Could you give back every record below exactly, leaving out the pictures?
[[ Records for the task open ]]
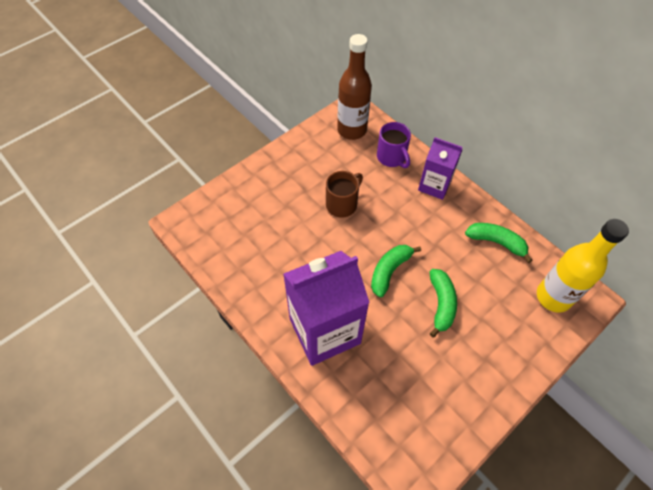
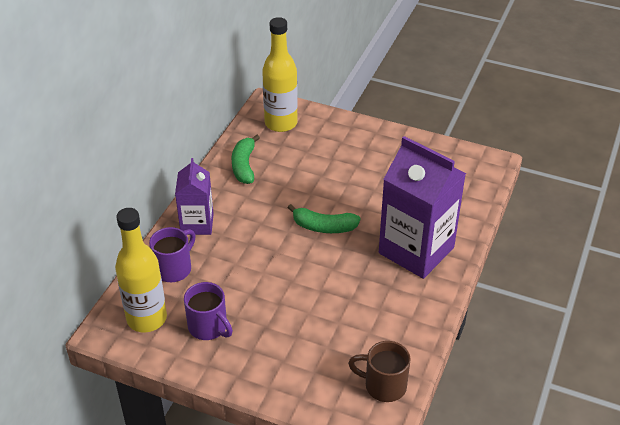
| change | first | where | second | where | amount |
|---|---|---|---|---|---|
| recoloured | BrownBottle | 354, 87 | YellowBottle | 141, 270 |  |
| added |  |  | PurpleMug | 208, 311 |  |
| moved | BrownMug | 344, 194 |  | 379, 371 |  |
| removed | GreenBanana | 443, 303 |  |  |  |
[[ Records for the task closed ]]
### Task solution
| change | first | where | second | where | amount |
|---|---|---|---|---|---|
| recoloured | BrownBottle | 354, 87 | YellowBottle | 141, 270 |  |
| added |  |  | PurpleMug | 208, 311 |  |
| moved | BrownMug | 344, 194 |  | 379, 371 |  |
| removed | GreenBanana | 443, 303 |  |  |  |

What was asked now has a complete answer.